* Source data:
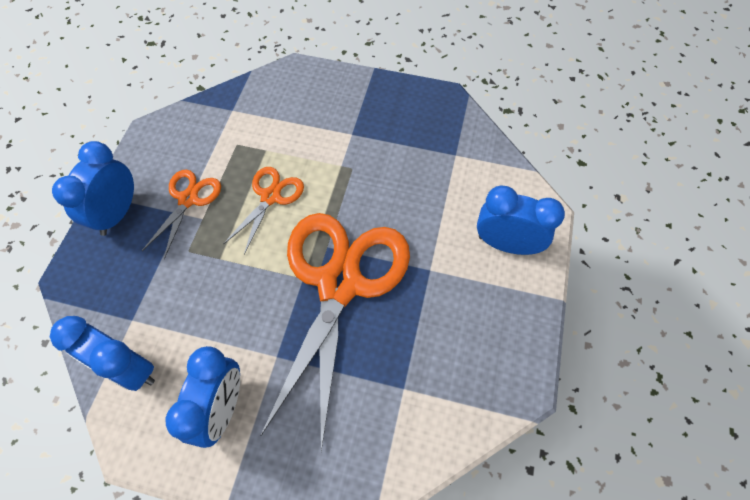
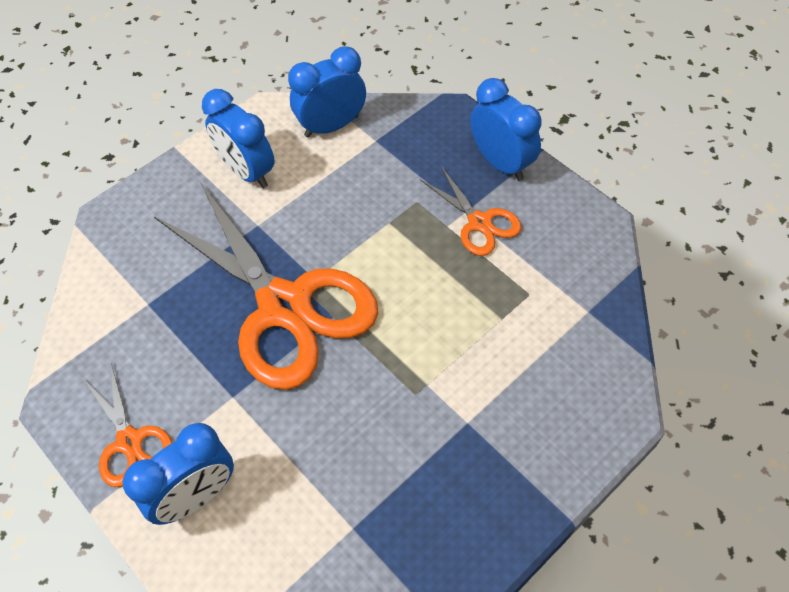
camera: 125 degrees right, 5 degrees down
(271, 197) = (431, 294): orange scissors -> orange scissors (129, 441)

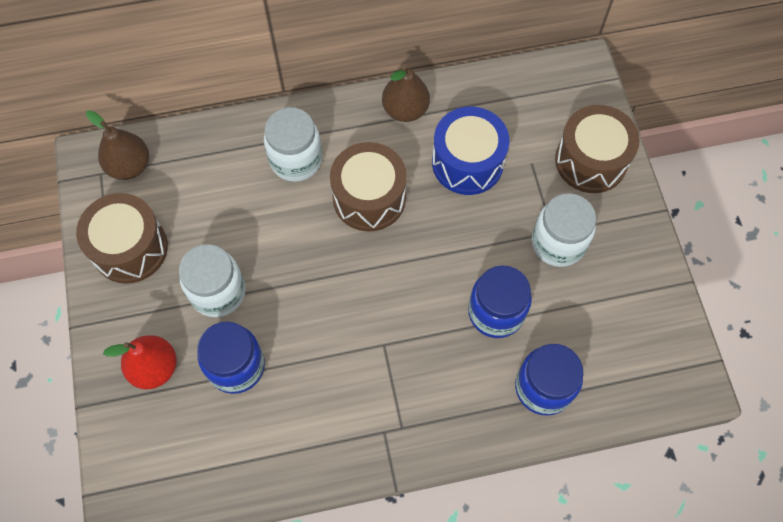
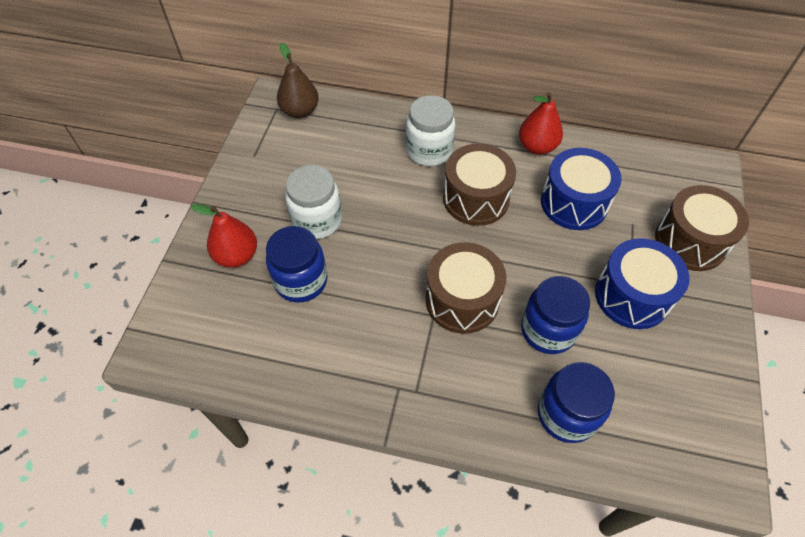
camera: 25 degrees right, 10 degrees down
(130, 248) = (268, 165): brown drum -> brown drum (462, 300)
(405, 110) = (537, 146): brown pear -> red pear
(558, 243) = (632, 296): white jar -> blue drum

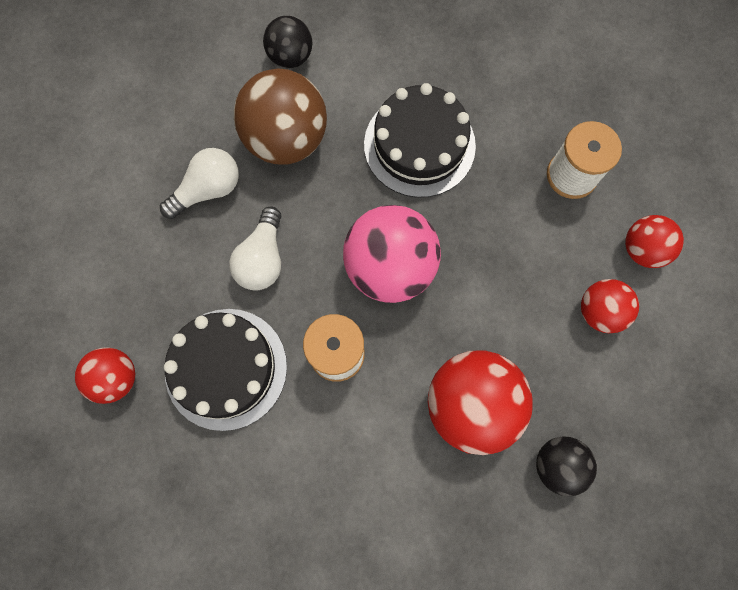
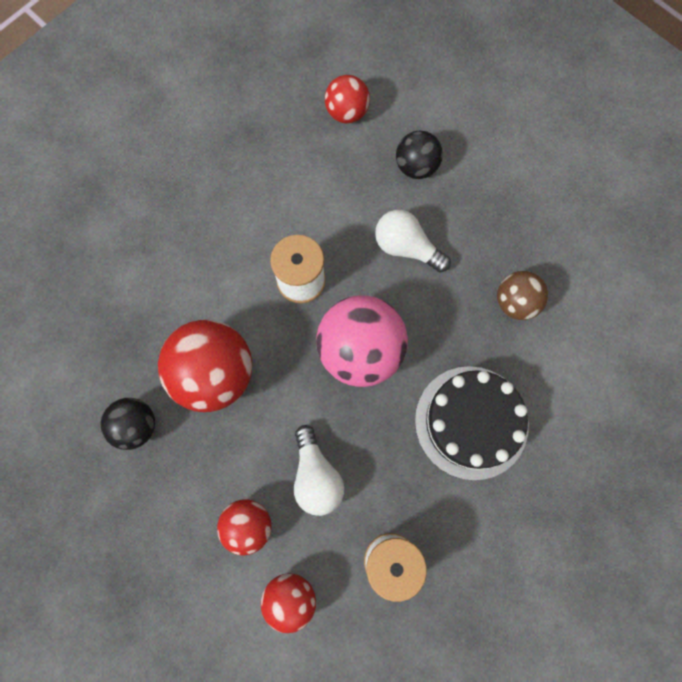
camera: 110 degrees right, 0 degrees up
(208, 190) = (486, 222): white light bulb -> white light bulb (316, 476)
(226, 368) = (323, 192): black cake -> none
(286, 139) = (515, 302): brown ball -> brown ball, size x0.57
(290, 57) = (603, 334): black ball -> black ball (416, 166)

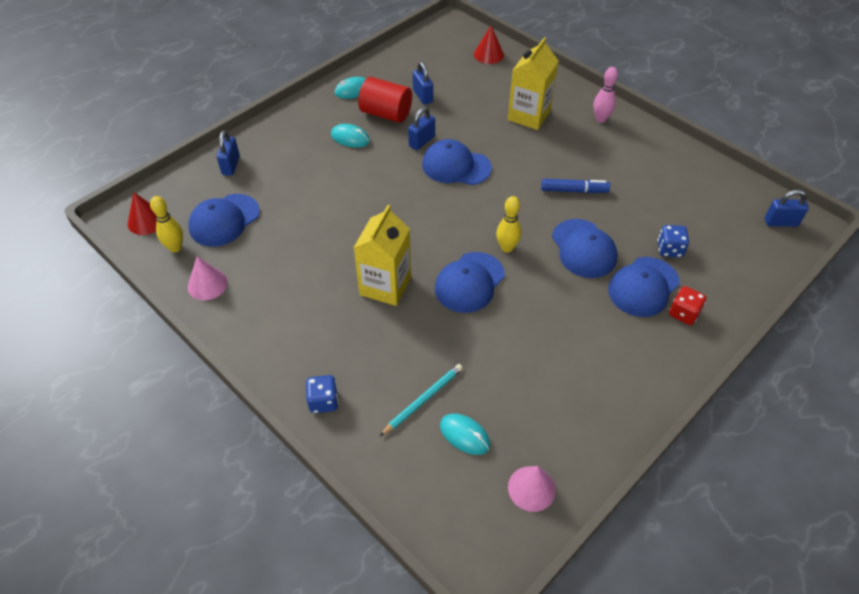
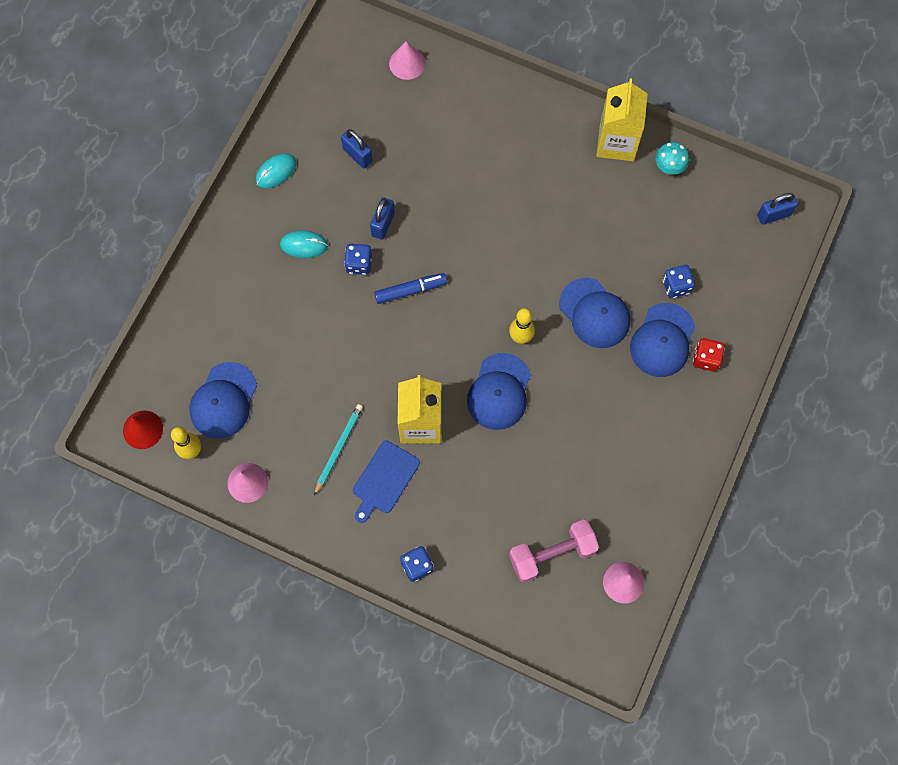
camera: 20 degrees left, 20 degrees up
(231, 165) = (193, 327): blue padlock -> none
(329, 319) = (384, 480): none -> blue cutting board
(386, 113) = (327, 195): red cylinder -> none
(388, 161) = (359, 264): none -> blue dice
(423, 400) = (504, 533): turquoise pencil -> turquoise pencil (338, 448)
(456, 166) = (432, 247): blue cap -> none
(464, 435) = (552, 554): turquoise mouse -> pink dumbbell
(488, 54) = (407, 63): red cone -> pink cone
(529, 115) = (484, 147): yellow carton -> yellow carton (616, 142)
(574, 190) = (563, 240): blue marker -> blue marker (410, 290)
(601, 119) = (562, 128): pink bowling pin -> none
(688, 165) = (669, 166): none -> turquoise mushroom

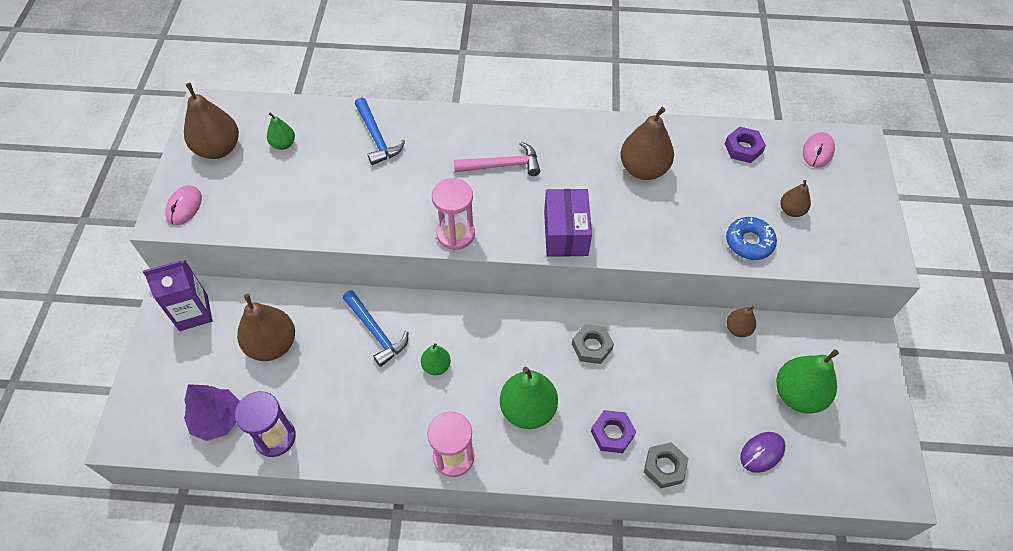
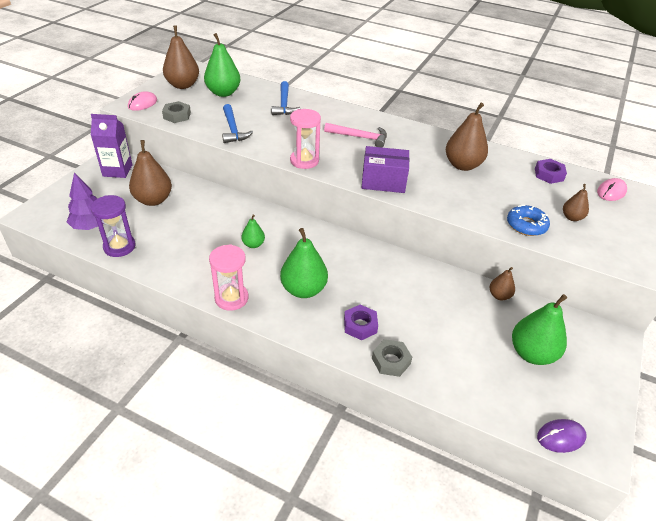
camera: 20 degrees right, 15 degrees down
(283, 144) = (223, 93): green pear -> green pear, size x1.87
(376, 332) = (225, 214): blue hammer -> blue hammer (233, 129)
(565, 233) = (383, 181): purple box -> purple box turned 75 degrees clockwise
(592, 346) = (374, 269): grey nut -> grey nut (177, 115)
(762, 452) = (480, 381): purple mouse -> purple mouse (561, 437)

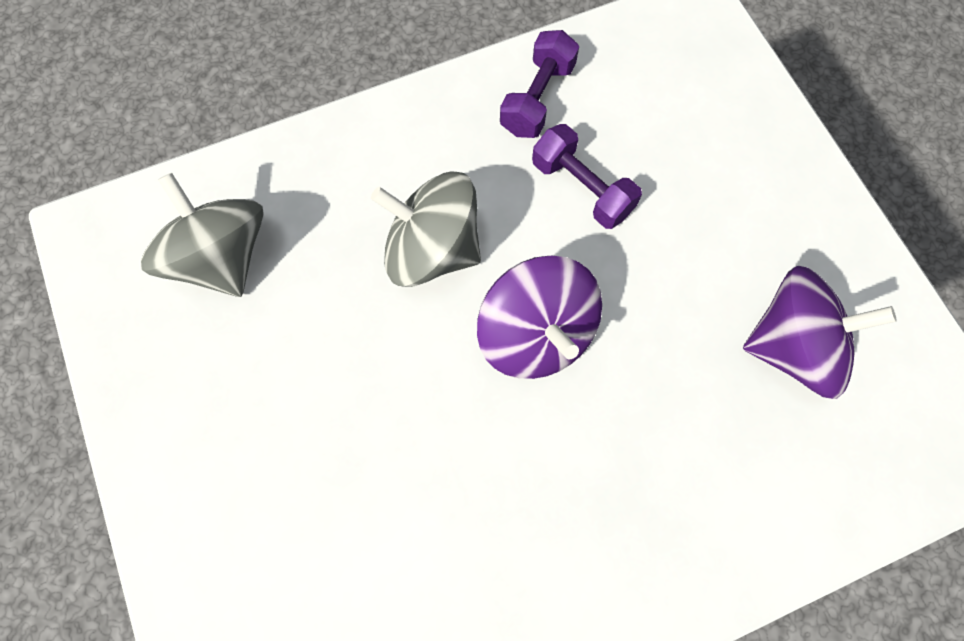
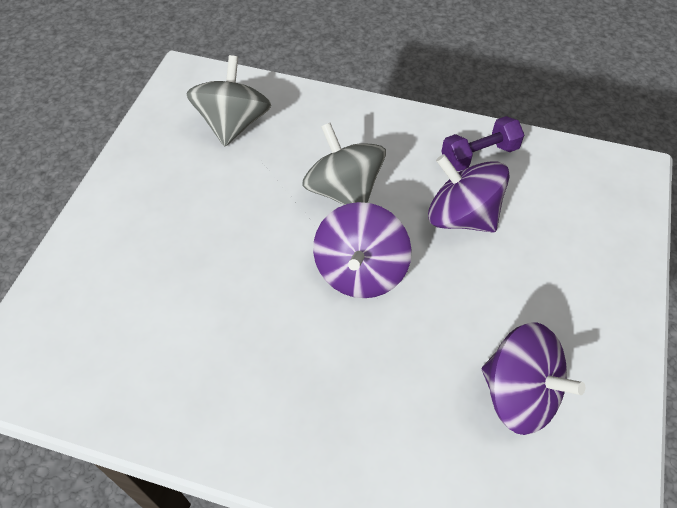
camera: 40 degrees right, 15 degrees down
(582, 188) = (462, 216): purple dumbbell -> purple spinning top

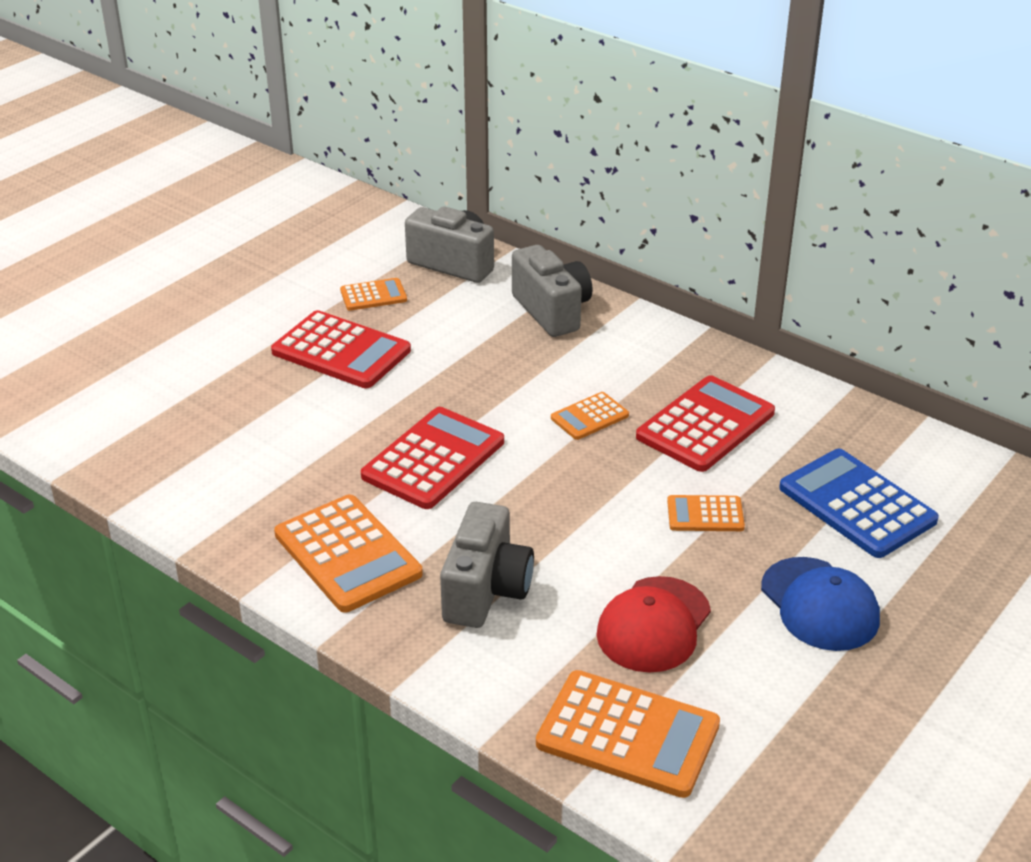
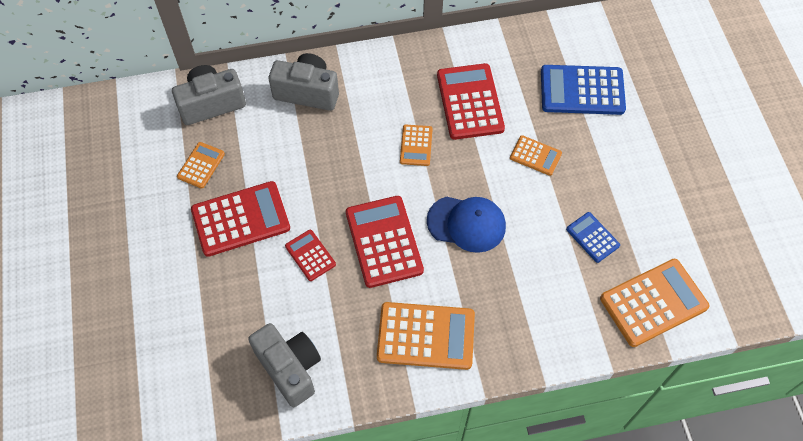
camera: 50 degrees left, 25 degrees up
(353, 418) = (310, 255): none -> red calculator
(486, 590) = (509, 291): grey camera -> grey camera (290, 368)
(653, 625) = (592, 237): red cap -> blue calculator
(705, 514) = (535, 156): orange calculator -> orange calculator turned 105 degrees counterclockwise
(819, 604) = (634, 161): blue cap -> blue cap (466, 224)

* Task to complete: Copy out, word for word, only the lines from the one with "(653, 625) = (592, 237): red" through the last line of the material above.

* Response to this task:
(653, 625) = (592, 237): red cap -> blue calculator
(705, 514) = (535, 156): orange calculator -> orange calculator turned 105 degrees counterclockwise
(819, 604) = (634, 161): blue cap -> blue cap (466, 224)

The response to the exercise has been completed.